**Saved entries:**
^^^^
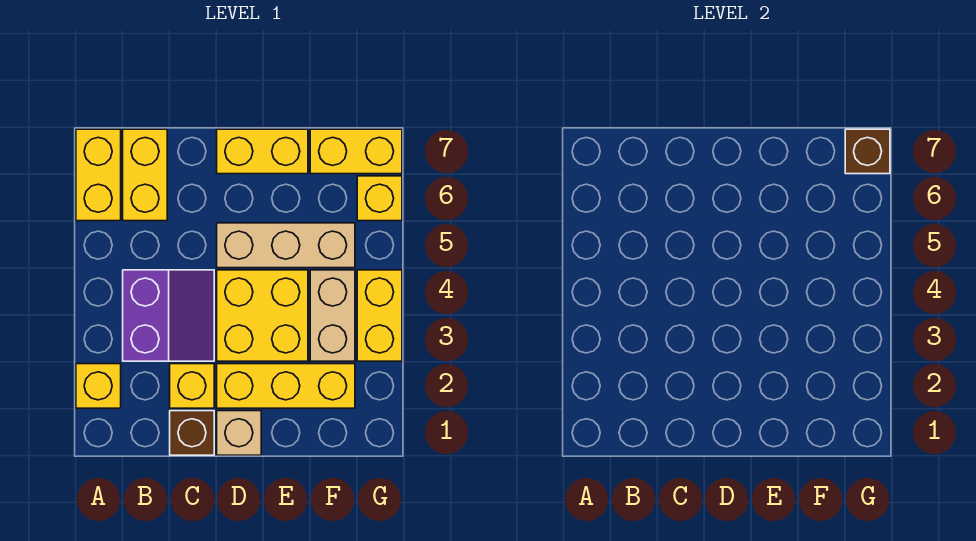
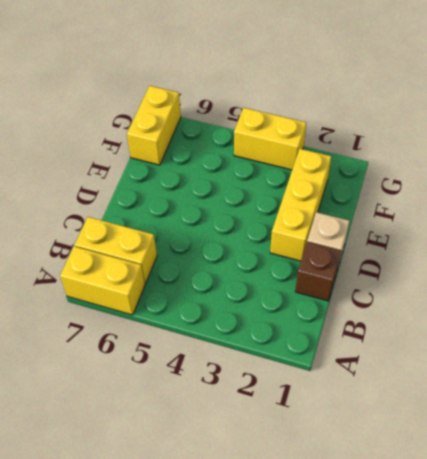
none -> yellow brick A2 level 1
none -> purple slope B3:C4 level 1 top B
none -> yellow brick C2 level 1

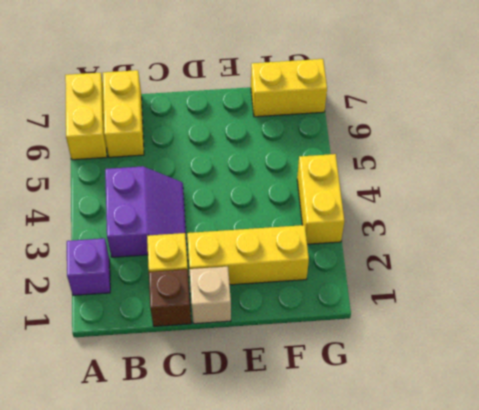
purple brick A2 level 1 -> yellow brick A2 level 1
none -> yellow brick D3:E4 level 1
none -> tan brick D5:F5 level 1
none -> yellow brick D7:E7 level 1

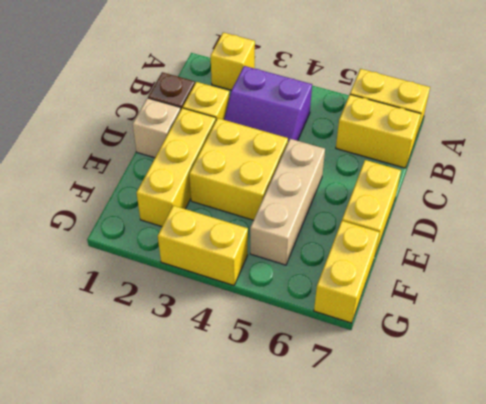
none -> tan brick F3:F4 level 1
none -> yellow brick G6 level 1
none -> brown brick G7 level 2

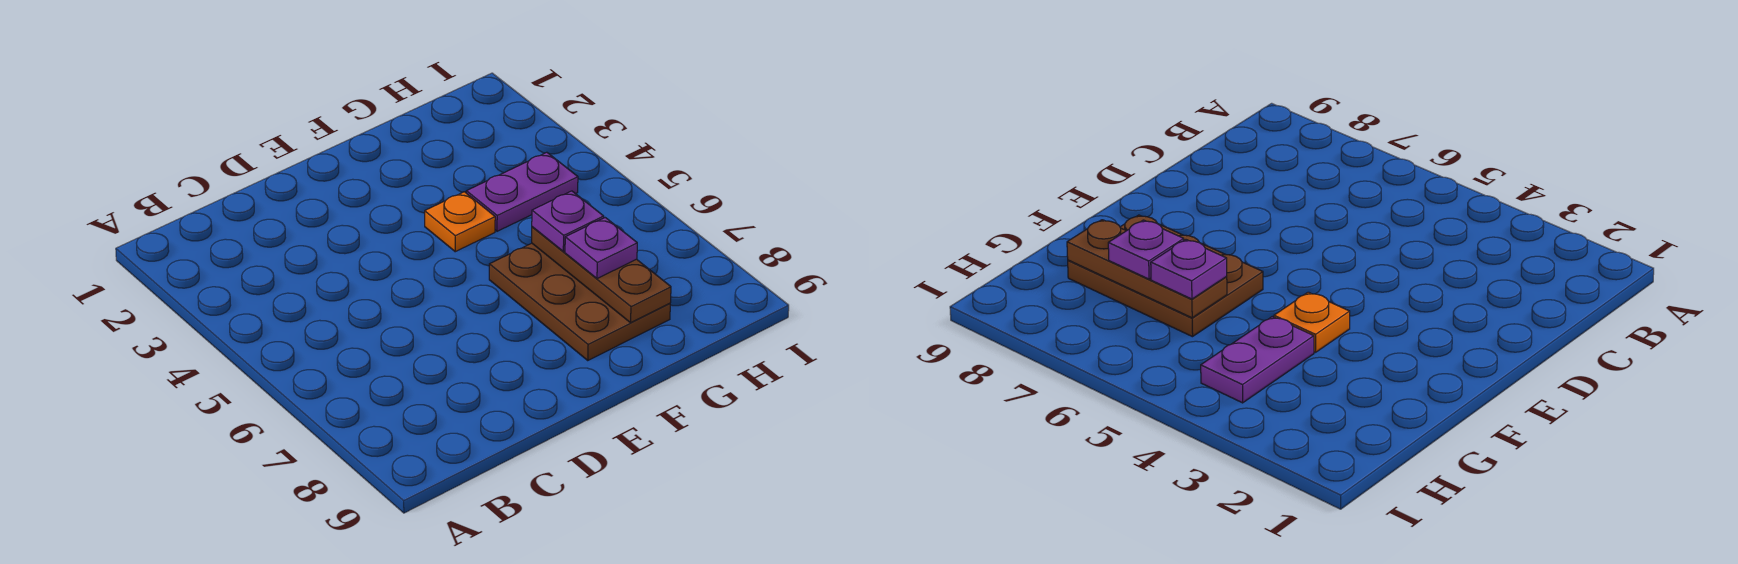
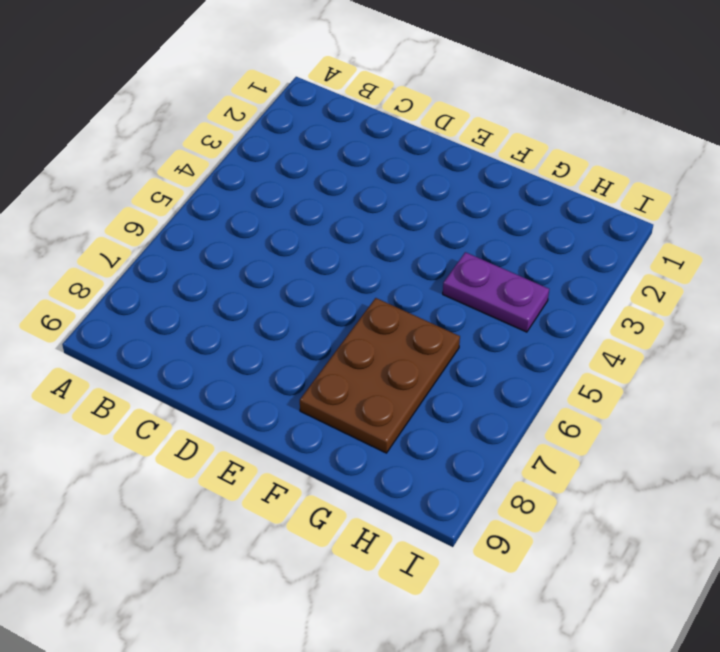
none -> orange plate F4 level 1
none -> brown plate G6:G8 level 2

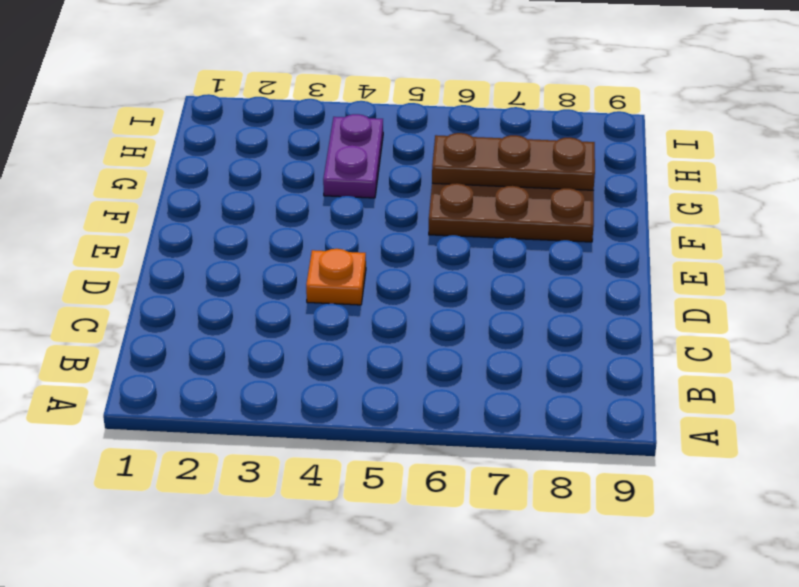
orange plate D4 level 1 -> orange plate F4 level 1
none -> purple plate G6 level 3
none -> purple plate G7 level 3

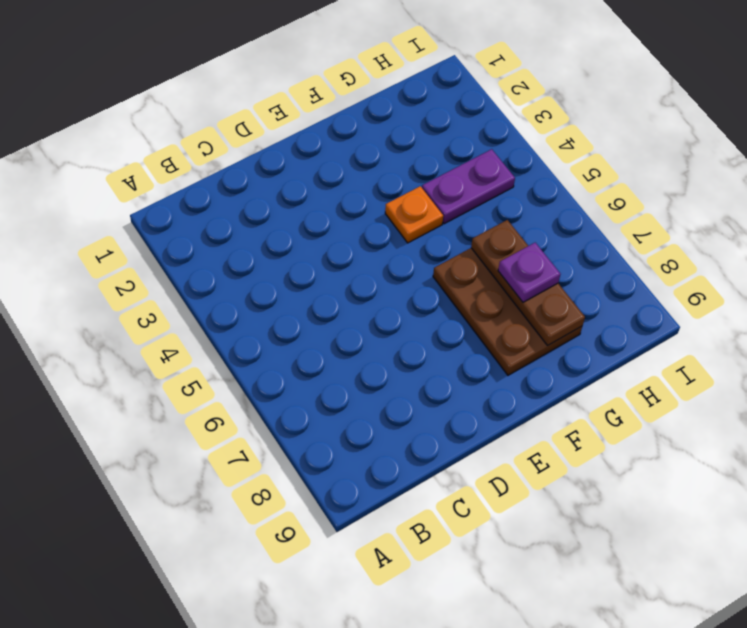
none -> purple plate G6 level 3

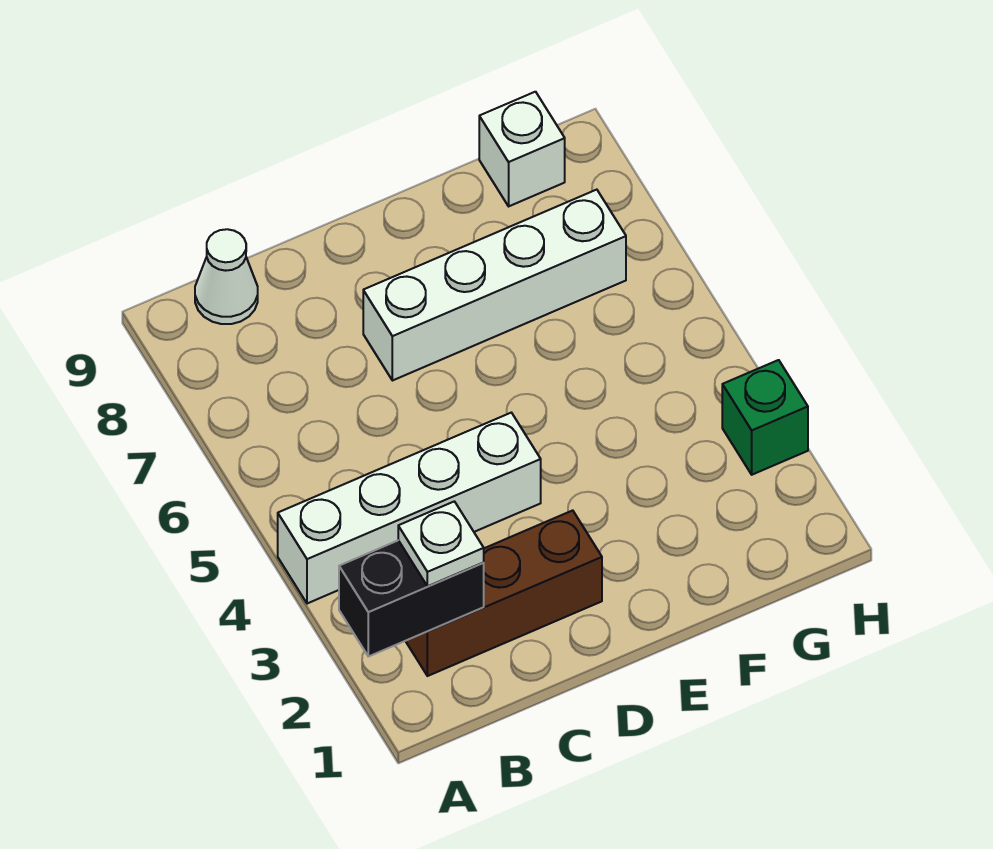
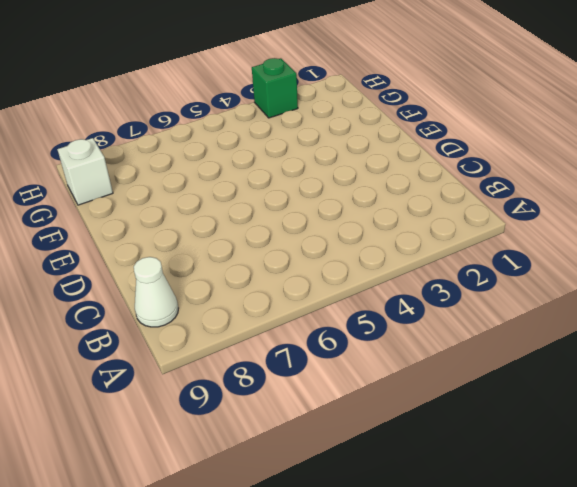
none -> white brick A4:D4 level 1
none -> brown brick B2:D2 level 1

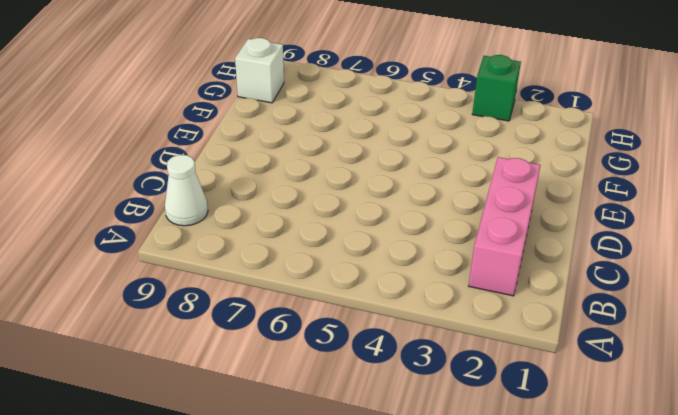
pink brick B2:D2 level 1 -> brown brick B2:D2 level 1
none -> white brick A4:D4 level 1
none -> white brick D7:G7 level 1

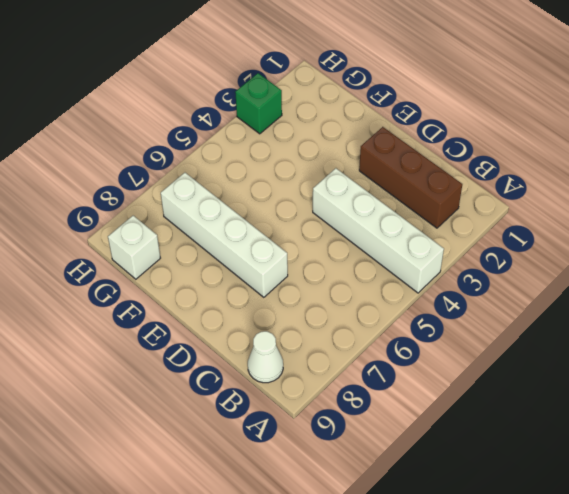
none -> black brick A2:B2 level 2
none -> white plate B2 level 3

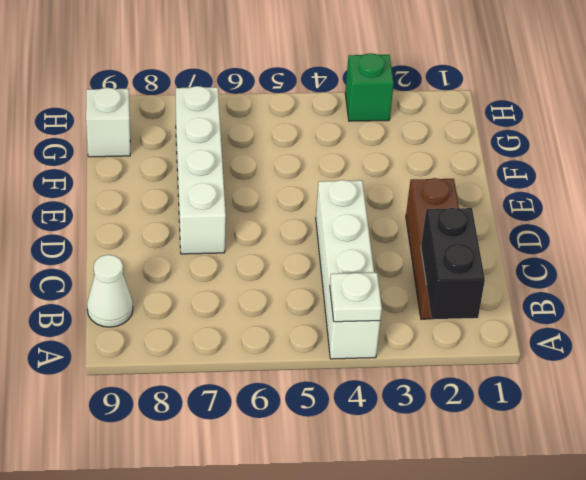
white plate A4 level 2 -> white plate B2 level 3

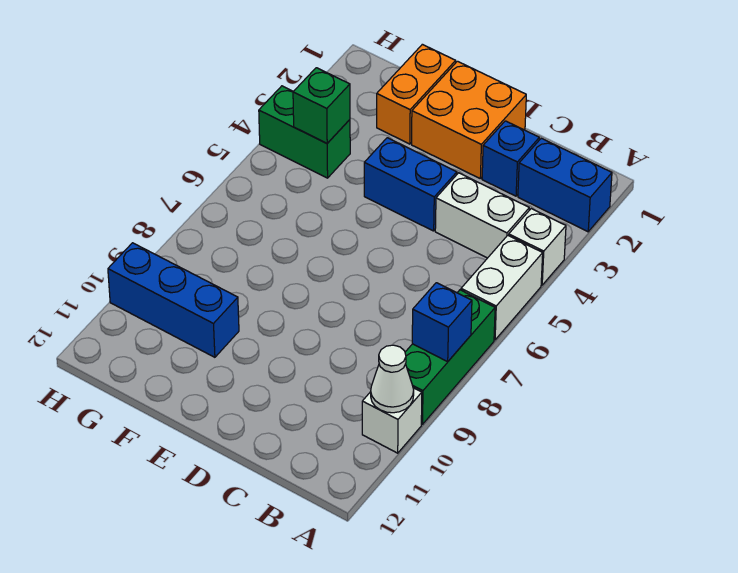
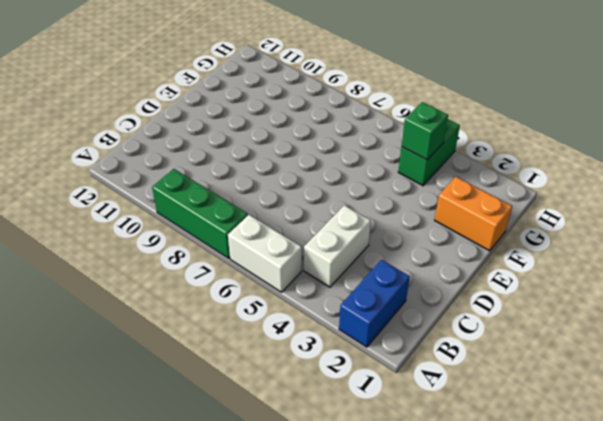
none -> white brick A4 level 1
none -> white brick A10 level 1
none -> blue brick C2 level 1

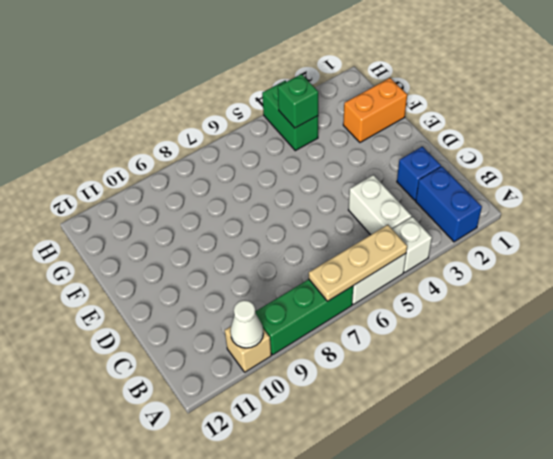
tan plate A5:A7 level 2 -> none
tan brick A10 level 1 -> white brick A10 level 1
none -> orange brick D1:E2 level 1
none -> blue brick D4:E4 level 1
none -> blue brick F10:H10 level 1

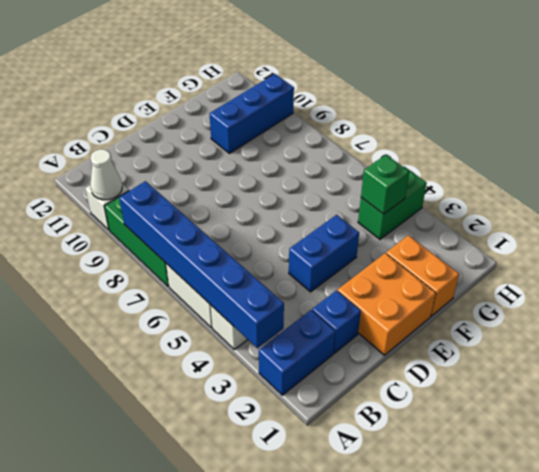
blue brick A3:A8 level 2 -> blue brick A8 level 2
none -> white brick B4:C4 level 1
^^^^
**Exercise brief:** Only the lines from the one containing "tan brick A10" through the last line of the entries above belong in the copy; reproduce them exactly and drop every picture.

**Finished task:**
tan brick A10 level 1 -> white brick A10 level 1
none -> orange brick D1:E2 level 1
none -> blue brick D4:E4 level 1
none -> blue brick F10:H10 level 1

blue brick A3:A8 level 2 -> blue brick A8 level 2
none -> white brick B4:C4 level 1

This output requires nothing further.